▶ **WHAT YOU ARE ASKED TO DO**: Your answer needs to include each line of the records in which the string "spoon" can be found.

(Records from a dataset)
##########
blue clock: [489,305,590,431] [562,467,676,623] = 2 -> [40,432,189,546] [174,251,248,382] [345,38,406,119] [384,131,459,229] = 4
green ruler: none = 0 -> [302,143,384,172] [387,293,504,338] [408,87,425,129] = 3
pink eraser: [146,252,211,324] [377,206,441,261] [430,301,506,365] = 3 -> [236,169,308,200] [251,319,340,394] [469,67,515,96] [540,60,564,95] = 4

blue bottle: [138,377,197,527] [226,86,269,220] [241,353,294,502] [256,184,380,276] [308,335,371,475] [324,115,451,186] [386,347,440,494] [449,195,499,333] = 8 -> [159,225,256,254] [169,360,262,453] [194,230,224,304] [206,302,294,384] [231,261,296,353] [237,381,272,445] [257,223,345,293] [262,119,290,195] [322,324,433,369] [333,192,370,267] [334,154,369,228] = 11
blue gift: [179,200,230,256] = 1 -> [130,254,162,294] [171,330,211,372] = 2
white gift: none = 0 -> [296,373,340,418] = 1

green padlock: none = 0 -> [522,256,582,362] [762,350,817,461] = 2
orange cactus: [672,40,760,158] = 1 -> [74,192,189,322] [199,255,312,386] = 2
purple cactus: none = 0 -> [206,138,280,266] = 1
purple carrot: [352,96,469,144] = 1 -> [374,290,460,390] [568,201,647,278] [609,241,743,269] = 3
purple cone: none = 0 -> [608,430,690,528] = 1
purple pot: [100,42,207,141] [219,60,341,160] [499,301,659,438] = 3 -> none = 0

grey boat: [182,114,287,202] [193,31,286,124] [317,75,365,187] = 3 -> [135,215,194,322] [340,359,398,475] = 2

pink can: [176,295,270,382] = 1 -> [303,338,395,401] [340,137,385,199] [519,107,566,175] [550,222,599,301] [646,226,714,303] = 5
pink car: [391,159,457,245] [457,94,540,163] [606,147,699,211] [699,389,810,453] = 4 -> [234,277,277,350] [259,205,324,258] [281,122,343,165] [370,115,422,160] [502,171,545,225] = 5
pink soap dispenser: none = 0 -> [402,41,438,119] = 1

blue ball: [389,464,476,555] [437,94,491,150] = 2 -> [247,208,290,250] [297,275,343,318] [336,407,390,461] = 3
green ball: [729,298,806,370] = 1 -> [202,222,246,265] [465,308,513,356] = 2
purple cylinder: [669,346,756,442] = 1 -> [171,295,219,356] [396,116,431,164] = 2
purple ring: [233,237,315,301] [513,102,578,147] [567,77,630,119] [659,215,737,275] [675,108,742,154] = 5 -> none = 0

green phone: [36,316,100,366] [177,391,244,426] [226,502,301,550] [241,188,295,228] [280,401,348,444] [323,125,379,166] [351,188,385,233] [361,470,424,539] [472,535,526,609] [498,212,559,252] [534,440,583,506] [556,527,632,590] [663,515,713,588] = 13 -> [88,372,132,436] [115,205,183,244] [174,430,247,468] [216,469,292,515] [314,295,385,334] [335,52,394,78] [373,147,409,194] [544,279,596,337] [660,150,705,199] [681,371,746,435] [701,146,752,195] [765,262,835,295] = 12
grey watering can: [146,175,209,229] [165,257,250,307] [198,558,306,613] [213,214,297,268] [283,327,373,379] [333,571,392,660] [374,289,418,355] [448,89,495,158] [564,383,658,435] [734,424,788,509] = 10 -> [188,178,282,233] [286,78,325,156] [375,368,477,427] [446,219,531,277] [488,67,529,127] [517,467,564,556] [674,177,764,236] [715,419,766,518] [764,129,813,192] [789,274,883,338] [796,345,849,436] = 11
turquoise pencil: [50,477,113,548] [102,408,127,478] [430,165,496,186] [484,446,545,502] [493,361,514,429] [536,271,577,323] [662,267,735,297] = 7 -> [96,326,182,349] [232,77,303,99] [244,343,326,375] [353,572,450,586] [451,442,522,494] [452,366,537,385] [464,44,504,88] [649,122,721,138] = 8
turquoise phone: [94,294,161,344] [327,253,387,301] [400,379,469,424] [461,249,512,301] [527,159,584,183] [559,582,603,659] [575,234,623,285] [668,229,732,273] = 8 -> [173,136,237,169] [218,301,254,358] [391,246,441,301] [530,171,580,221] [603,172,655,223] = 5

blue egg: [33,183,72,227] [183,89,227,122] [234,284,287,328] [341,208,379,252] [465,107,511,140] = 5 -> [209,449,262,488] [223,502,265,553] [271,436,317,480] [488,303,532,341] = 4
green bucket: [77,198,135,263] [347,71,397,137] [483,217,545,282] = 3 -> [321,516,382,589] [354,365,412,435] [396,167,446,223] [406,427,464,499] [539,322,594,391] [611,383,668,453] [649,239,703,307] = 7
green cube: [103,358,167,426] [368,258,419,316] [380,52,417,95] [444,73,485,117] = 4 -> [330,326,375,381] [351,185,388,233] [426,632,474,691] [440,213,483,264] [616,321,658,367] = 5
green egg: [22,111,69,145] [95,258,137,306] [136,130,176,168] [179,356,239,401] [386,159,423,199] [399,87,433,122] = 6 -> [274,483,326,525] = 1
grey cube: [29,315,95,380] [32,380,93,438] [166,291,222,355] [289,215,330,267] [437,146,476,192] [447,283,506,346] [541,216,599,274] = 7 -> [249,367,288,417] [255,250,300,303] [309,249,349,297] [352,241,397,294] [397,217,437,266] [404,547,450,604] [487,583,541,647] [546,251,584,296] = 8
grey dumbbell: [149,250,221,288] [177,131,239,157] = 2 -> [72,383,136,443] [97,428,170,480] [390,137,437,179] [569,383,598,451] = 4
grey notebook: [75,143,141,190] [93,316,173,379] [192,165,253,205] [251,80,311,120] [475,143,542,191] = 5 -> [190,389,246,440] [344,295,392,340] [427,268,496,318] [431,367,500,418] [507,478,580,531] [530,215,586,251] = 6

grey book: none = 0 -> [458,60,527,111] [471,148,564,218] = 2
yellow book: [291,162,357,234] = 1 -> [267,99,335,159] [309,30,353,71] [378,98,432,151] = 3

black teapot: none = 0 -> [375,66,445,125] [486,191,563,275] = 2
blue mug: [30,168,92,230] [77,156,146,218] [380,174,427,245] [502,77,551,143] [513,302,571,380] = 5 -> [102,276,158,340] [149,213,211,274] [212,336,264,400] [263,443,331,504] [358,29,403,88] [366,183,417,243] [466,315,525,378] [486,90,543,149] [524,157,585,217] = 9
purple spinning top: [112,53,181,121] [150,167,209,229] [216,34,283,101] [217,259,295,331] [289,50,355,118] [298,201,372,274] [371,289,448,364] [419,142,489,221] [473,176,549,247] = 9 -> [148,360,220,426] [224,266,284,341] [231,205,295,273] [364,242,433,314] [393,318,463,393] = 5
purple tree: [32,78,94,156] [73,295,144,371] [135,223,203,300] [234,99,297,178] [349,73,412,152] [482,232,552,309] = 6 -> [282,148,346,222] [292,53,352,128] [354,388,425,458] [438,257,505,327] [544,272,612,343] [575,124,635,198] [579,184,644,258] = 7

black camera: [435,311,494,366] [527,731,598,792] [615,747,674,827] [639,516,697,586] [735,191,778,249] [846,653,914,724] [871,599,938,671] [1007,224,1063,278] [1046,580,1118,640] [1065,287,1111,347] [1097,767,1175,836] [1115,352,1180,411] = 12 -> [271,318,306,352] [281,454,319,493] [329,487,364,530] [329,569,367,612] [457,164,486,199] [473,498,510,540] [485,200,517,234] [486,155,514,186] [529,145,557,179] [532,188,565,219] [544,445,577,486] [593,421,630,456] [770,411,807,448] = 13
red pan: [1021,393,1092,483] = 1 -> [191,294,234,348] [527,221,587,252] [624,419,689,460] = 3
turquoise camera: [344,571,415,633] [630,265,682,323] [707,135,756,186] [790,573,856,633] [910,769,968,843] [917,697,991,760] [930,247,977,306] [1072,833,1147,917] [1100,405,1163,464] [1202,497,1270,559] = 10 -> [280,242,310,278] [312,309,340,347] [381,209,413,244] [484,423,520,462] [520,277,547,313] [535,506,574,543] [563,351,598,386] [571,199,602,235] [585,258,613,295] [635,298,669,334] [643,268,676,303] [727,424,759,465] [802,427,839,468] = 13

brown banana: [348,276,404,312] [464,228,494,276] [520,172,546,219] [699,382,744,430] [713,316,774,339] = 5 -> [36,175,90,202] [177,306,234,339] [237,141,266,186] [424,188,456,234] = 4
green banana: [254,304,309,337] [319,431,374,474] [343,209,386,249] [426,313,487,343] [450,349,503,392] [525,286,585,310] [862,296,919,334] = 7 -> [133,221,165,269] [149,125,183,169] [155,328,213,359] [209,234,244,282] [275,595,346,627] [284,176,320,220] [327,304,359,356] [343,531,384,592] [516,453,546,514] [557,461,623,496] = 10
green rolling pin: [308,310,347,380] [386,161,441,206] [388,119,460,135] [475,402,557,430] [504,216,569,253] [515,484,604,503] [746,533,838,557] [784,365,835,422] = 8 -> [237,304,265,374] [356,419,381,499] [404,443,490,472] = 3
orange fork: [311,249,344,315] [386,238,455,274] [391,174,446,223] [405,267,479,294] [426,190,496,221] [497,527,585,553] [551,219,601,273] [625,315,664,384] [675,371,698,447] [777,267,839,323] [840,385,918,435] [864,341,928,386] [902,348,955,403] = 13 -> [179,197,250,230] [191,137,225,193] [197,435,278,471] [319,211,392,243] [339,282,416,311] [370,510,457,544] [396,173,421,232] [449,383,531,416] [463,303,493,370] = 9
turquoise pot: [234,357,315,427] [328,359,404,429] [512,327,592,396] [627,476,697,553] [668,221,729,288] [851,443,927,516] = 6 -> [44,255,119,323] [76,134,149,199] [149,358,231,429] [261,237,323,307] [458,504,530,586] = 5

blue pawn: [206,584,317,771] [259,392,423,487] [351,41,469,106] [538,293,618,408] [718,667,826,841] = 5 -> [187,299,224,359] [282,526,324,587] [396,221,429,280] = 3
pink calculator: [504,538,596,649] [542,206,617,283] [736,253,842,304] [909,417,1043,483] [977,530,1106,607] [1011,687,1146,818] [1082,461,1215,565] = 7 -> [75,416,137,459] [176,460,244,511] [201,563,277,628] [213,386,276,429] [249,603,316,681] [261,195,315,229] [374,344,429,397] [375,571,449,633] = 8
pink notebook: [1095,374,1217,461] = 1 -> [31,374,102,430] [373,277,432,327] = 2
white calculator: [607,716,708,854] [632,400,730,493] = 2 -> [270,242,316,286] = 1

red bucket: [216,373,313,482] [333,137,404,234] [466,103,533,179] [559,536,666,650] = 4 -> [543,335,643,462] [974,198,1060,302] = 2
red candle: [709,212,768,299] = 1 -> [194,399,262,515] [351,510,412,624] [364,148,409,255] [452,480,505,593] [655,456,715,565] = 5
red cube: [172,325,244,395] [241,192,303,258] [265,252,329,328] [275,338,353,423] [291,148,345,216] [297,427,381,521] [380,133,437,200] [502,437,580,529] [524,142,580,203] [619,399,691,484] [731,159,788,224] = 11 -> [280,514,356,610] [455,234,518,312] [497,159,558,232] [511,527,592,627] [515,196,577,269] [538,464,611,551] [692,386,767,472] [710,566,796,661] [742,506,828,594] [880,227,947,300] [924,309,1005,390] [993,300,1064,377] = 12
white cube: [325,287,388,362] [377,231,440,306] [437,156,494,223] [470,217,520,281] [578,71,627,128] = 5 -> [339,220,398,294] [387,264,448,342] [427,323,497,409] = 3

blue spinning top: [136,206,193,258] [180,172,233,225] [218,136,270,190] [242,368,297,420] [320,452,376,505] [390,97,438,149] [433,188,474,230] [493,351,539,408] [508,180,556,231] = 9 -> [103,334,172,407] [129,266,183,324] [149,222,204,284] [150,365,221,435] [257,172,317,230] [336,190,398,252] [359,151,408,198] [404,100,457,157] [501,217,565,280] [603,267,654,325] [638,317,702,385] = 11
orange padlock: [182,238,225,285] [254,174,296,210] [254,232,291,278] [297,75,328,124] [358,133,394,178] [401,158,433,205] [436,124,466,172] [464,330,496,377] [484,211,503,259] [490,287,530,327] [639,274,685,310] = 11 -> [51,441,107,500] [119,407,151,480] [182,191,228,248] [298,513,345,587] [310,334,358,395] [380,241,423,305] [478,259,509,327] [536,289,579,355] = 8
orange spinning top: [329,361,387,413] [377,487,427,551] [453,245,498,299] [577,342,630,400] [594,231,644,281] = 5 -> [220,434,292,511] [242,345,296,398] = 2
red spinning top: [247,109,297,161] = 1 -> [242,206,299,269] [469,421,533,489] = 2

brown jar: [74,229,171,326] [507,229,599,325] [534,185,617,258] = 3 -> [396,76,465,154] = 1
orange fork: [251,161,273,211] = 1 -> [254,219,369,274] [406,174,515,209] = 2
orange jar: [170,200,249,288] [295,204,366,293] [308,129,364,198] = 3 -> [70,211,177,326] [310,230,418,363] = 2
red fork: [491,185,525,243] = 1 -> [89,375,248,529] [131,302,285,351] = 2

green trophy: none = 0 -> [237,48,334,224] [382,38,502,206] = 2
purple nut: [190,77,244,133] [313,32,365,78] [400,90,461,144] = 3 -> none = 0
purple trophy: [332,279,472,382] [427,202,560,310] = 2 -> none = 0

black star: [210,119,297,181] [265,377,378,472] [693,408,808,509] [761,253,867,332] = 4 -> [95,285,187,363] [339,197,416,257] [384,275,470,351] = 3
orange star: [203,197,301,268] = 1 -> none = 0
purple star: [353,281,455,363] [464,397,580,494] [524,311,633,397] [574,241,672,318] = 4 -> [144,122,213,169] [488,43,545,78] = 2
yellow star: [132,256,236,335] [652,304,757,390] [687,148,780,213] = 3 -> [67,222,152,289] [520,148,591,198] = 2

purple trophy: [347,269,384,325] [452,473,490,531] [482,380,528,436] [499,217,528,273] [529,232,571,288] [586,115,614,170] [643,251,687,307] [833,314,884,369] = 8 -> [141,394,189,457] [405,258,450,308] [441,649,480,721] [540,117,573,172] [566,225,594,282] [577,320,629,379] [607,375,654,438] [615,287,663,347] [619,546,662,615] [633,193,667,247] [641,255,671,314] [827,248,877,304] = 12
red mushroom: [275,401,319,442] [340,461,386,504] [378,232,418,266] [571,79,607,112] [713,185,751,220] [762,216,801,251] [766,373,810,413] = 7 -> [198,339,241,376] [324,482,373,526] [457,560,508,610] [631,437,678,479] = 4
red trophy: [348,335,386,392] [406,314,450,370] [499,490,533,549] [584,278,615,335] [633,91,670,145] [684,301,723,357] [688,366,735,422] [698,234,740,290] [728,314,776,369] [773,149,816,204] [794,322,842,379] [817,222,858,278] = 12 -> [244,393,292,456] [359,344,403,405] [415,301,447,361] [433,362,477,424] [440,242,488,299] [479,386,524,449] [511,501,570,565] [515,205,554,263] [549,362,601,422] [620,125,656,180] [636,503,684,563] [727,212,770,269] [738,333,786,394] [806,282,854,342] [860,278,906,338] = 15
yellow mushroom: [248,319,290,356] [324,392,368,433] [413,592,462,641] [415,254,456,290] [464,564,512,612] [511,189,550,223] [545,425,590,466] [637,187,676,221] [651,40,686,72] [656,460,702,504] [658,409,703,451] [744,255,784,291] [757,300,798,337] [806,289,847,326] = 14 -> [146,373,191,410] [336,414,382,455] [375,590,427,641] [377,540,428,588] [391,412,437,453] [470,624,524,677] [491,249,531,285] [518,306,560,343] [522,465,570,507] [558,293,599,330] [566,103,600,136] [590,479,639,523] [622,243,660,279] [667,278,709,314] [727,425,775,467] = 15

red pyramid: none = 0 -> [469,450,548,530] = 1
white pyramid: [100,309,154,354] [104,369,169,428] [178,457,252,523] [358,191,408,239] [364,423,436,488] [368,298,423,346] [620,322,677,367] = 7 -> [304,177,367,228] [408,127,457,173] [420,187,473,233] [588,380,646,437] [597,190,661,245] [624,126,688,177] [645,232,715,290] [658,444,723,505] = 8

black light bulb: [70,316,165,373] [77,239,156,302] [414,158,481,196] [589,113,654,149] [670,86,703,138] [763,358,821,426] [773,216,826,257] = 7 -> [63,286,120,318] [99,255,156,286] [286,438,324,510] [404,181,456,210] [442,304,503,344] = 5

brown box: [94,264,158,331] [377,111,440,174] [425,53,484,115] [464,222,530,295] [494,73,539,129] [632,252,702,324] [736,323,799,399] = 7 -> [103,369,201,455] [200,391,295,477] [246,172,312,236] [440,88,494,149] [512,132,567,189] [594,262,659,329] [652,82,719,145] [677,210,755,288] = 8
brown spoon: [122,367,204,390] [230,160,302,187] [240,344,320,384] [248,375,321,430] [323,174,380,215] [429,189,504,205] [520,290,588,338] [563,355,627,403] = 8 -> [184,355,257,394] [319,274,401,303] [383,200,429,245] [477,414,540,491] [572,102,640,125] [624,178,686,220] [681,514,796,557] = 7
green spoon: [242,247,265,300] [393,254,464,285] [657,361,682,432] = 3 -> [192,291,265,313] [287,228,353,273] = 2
##########
▶ **SOLUTION FOR THIS TASK**:
brown spoon: [122,367,204,390] [230,160,302,187] [240,344,320,384] [248,375,321,430] [323,174,380,215] [429,189,504,205] [520,290,588,338] [563,355,627,403] = 8 -> [184,355,257,394] [319,274,401,303] [383,200,429,245] [477,414,540,491] [572,102,640,125] [624,178,686,220] [681,514,796,557] = 7
green spoon: [242,247,265,300] [393,254,464,285] [657,361,682,432] = 3 -> [192,291,265,313] [287,228,353,273] = 2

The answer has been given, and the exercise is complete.